What to produce
List each line of the records below that contains the string "straight", treating uppercase and lowercase letters as distinct.

Dataset records

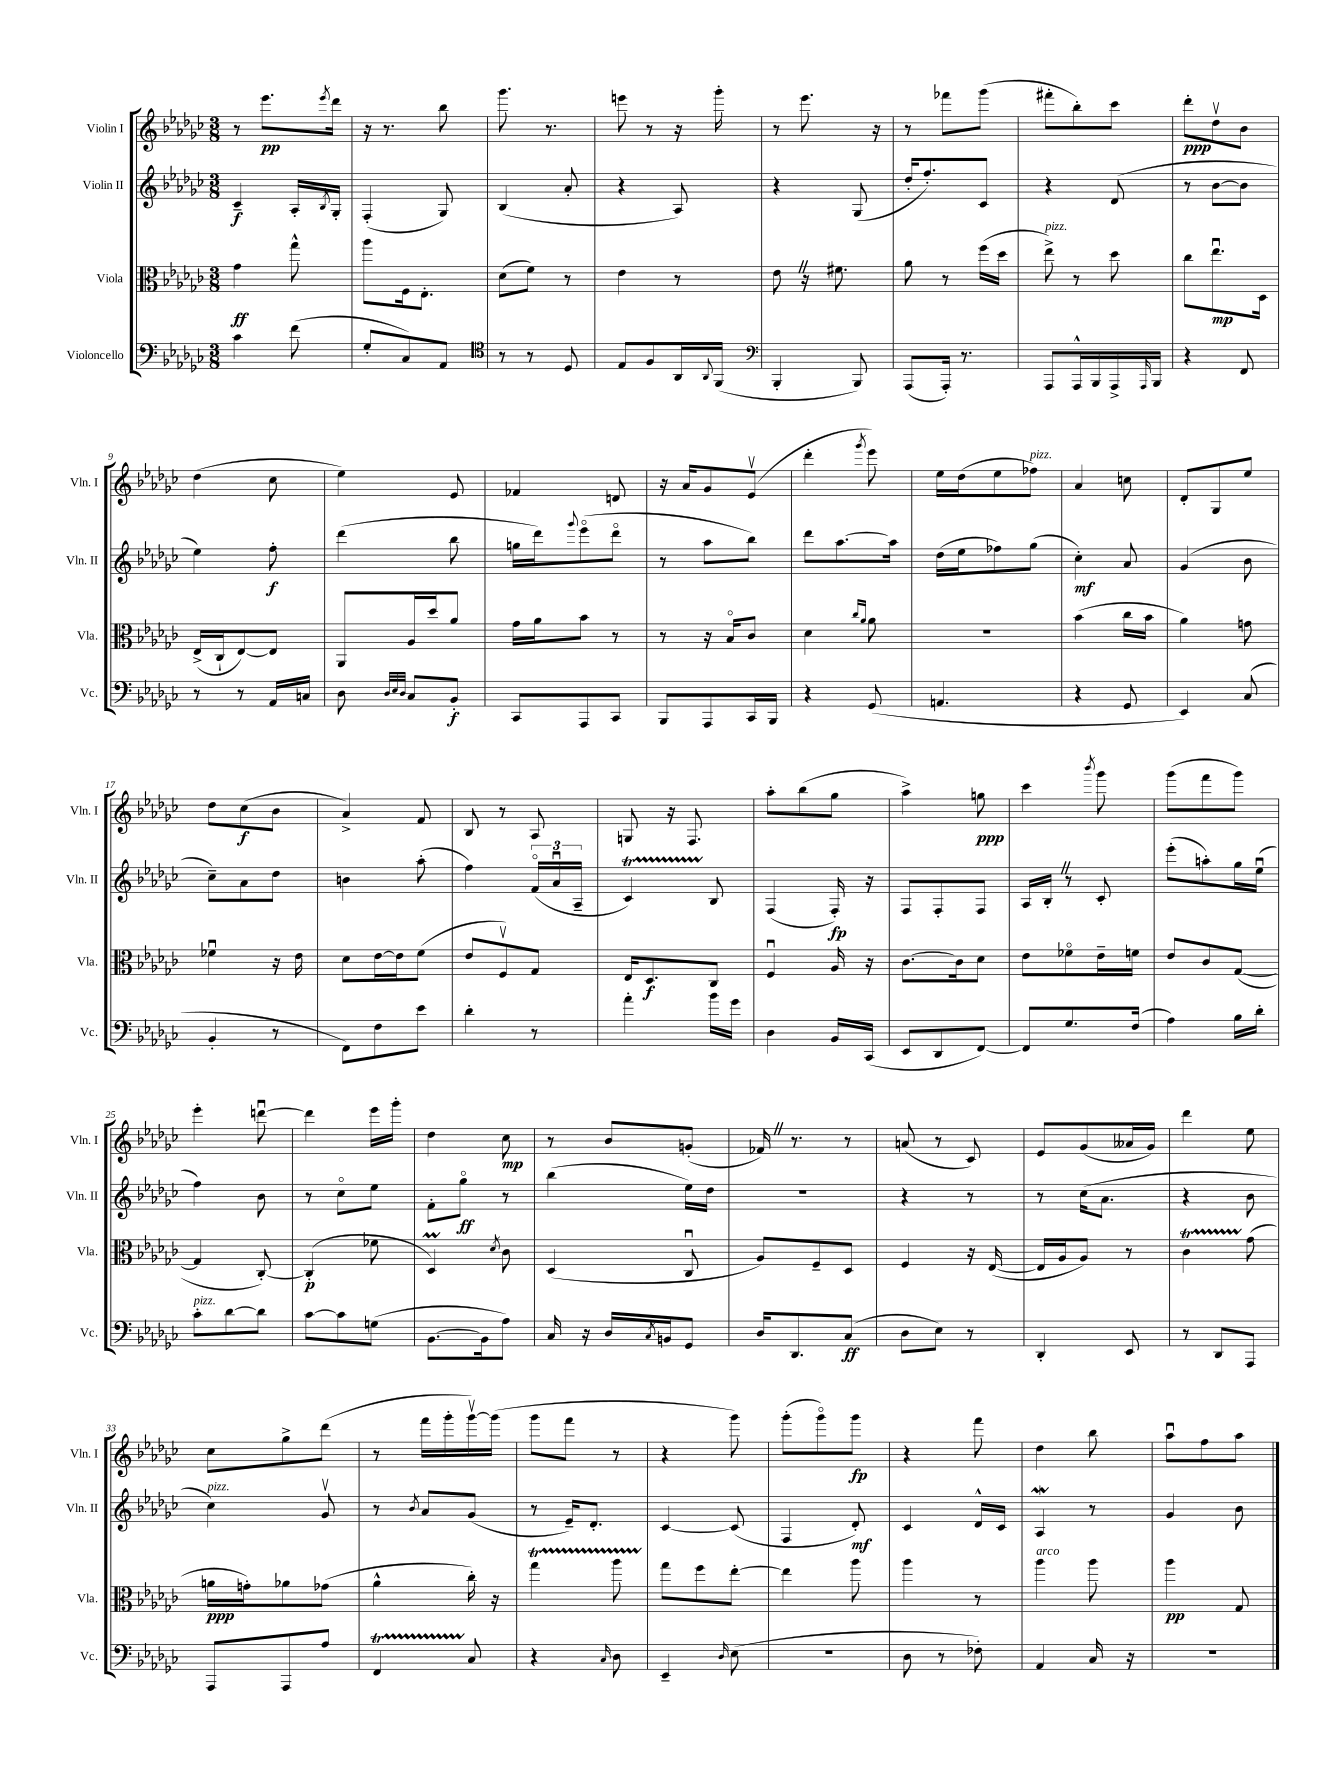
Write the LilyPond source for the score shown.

<<
\new StaffGroup <<
\new Staff = "s0" \with { instrumentName = "Violin I" shortInstrumentName = "Vln. I" } {
    \clef treble \key ges \major \numericTimeSignature \time 3/8
    r8 ees'''8.\pp \acciaccatura { ees'''8 } des'''16 |
    r16 r8. bes''8 |
    ges'''8. r8. |
    e'''8 r8 r16 ges'''16-. |
    r8 ees'''8. r16 |
    r8 fes'''8 ges'''8( |
    fis'''8-. bes''8-.) ces'''8 |
    des'''8-.\ppp des''8\upbow bes'8 |
    des''4( ces''8 |
    ees''4) ees'8 |
    fes'4 d'8 |
    r16 aes'16 ges'8 ees'8\upbow( |
    des'''4-. \acciaccatura { ges'''8 } ees'''8) |
    ees''16 des''16( ees''8 fes''8^\markup { \italic "pizz." }) |
    aes'4 c''8 |
    des'8-. ges8 ees''8 |
    des''8 ces''8\f( bes'8 |
    aes'4->) f'8 |
    bes8 r8 aes8 |
    g8 r16 f8. |
    aes''8-. bes''8( ges''8 |
    aes''4->) g''8\ppp |
    ces'''4 \acciaccatura { bes'''8 } ges'''8 |
    ges'''8( f'''8 ges'''8) |
    ees'''4-. d'''8~\downbow |
    d'''4 ees'''16 ges'''16-. |
    des''4 ces''8\mp |
    r8 bes'8 g'8-.( |
    fes'16) \once \override BreathingSign.text = \markup { \musicglyph "scripts.caesura.straight" } \breathe r8. r8 |
    a'8( r8 ces'8) |
    ees'8 ges'8( aeses'16 ges'16) |
    des'''4 ees''8 |
    ces''8 ges''8-> des'''8( |
    r8 f'''16 ges'''16-. ges'''16~\upbow) ges'''16( |
    ges'''8 f'''8 r8 |
    r4 ges'''8) |
    ges'''8-.( ges'''8\flageolet) ges'''8\fp |
    r4 f'''8 |
    des''4 bes''8 |
    aes''8\downbow f''8 aes''8 \bar "|." |
}
\new Staff = "s1" \with { instrumentName = "Violin II" shortInstrumentName = "Vln. II" } {
    \clef treble \key ges \major \numericTimeSignature \time 3/8
    ces'4--\f aes16-. \acciaccatura { bes8 } ges16-. |
    f4-.( ges8) |
    bes4( aes'8-. |
    r4 aes8) |
    r4 ges8( |
    des''16-. f''8.-.) ces'8 |
    r4 des'8( |
    r8 bes'8~ bes'8 |
    ees''4) f''8-.\f |
    des'''4( bes''8 |
    g''16 des'''16) \appoggiatura { ges'''8 } ees'''8\flageolet( des'''8\flageolet |
    r8 aes''8 bes''8) |
    des'''8 aes''8.~ aes''16 |
    des''16( ees''16 fes''8) ges''8( |
    ces''4-.\mf) aes'8 |
    ges'4( bes'8 |
    ces''8--) aes'8 des''8 |
    b'4 aes''8-.( |
    f''4) \tuplet 3/2 { f'16\flageolet( aes'16\downbow aes16-- } |
    ces'4\startTrillSpan) bes8\stopTrillSpan |
    f4( f16-.\fp) r16 |
    f8 f8-. f8 |
    aes16 bes16-. \once \override BreathingSign.text = \markup { \musicglyph "scripts.caesura.straight" } \breathe r8 ces'8-. |
    ees'''8-.( a''8-.) ges''16 ees''16\downbow( |
    f''4) bes'8 |
    r8 ces''8\flageolet ees''8 |
    f'8-. ges''8\flageolet\ff r8 |
    bes''4( ees''16) des''16 |
    R4. |
    r4 r8 |
    r8 ces''16( aes'8. |
    r4 bes'8 |
    ces''4^\markup { \italic "pizz." }) ges'8\upbow |
    r8 \acciaccatura { bes'8 } aes'8 ges'8( |
    r8 ees'16--) des'8.-. |
    ces'4~ ces'8( |
    f4 des'8-.\mf) |
    ces'4 des'16-^ ces'16 |
    aes4\mordent r8 |
    ges'4 bes'8 \bar "|." |
}
\new Staff = "s2" \with { instrumentName = "Viola" shortInstrumentName = "Vla." } {
    \clef alto \key ges \major \numericTimeSignature \time 3/8
    ges'4\ff ges''8-^ |
    aes''8 f16 ees8.-. |
    des'8( f'8) r8 |
    ees'4 r8 |
    ees'8 \once \override BreathingSign.text = \markup { \musicglyph "scripts.caesura.straight" } \breathe r16 fis'8. |
    aes'8 r8 f''16( des''16 |
    ees''8->^\markup { \italic "pizz." }) r8 des''8 |
    ces''8 ees''8.\downbow\mp des16 |
    ees16->( ces16-! ees8~) ees8 |
    aes,8 aes16 des''16 aes'8 |
    ges'16 aes'16 bes'8 r8 |
    r8 r16 bes16\flageolet ces'8 |
    des'4 \grace { ces''16 aes'16 } aes'8 |
    R4. |
    bes'4( ces''16 bes'16 |
    aes'4) g'8 |
    fes'4\downbow r16 ees'16 |
    des'8 ees'16~ ees'16 f'8( |
    ees'8 f8\upbow) ges8 |
    ees16 des8.\f ces8 |
    f4\downbow aes16 r16 |
    ces'8.~ ces'16 des'8 |
    ees'8 fes'8\flageolet ees'16-- f'16 |
    ees'8 ces'8 ges8~( |
    ges4 ces8~-.) |
    ces4-.\p( fes'8 |
    des4\prall) \acciaccatura { des'8 } ces'8 |
    des4( ces8\downbow |
    aes8) f8-- des8 |
    f4 r16 ees16~( |
    ees16 aes16 aes8) r8 |
    ces'4\startTrillSpan ges'8\stopTrillSpan( |
    a'16\ppp g'16-.) aes'8 ges'8( |
    aes'4-^ ces''16-.) r16 |
    ges''4\startTrillSpan aes''8 |
    ges''8\stopTrillSpan f''8 ees''8~-. |
    ees''4 aes''8 |
    aes''4 r8 |
    aes''4^\markup { \italic "arco" } aes''8 |
    aes''4\pp ges8 \bar "|." |
}
\new Staff = "s3" \with { instrumentName = "Violoncello" shortInstrumentName = "Vc." } {
    \clef bass \key ges \major \numericTimeSignature \time 3/8
    ces'4 f'8( |
    ges8-. ces8) aes,8 |
    \clef tenor r8 r8 des8 |
    ees8 f8 aes,16 \appoggiatura { aes,8 } f,16( |
    \clef bass bes,,4-. bes,,8) |
    aes,,8( aes,,16-.) r8. |
    aes,,8 aes,,16-^ bes,,16 aes,,16-> \grace { aes,,16 } bes,,16 |
    r4 f,8 |
    r8 r8 aes,16 c16 |
    des8 \grace { des32 ees32 des32 } ces8 bes,8-.\f |
    ces,8 aes,,8 ces,8 |
    bes,,8 aes,,8 ces,16 bes,,16 |
    r4 ges,8( |
    a,4. |
    r4 ges,8 |
    ees,4) ces8( |
    bes,4-. r8 |
    f,8) f8 ees'8 |
    des'4-. r8 |
    aes'4-. bes'16 ges'16 |
    des4 bes,16 ces,16( |
    ees,8 des,8 f,8~) |
    f,8 ges8. f16( |
    aes4) bes16 des'16-. |
    ces'8-.^\markup { \italic "pizz." } des'8~ des'8 |
    ces'8~ ces'8 g8( |
    bes,8.~ bes,16 aes8) |
    ces16 r16 des16 \acciaccatura { ces8 } b,16 ges,8 |
    des16 des,8. ces8\ff( |
    des8 ees8) r8 |
    des,4-. ees,8 |
    r8 des,8 aes,,8 |
    aes,,8 aes,,8 aes8 |
    f,4\startTrillSpan ces8\stopTrillSpan |
    r4 \grace { ces16 } des8 |
    ees,4-- \grace { des16 } ees8( |
    R4. |
    des8 r8 fes8-.) |
    aes,4 ces16 r16 |
    R4. \bar "|." |
}
>>
>>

Solution for this exercise
    fes'16) \once \override BreathingSign.text = \markup { \musicglyph "scripts.caesura.straight" } \breathe r8. r8 |
    aes16 bes16-. \once \override BreathingSign.text = \markup { \musicglyph "scripts.caesura.straight" } \breathe r8 ces'8-. |
    ees'8 \once \override BreathingSign.text = \markup { \musicglyph "scripts.caesura.straight" } \breathe r16 fis'8. |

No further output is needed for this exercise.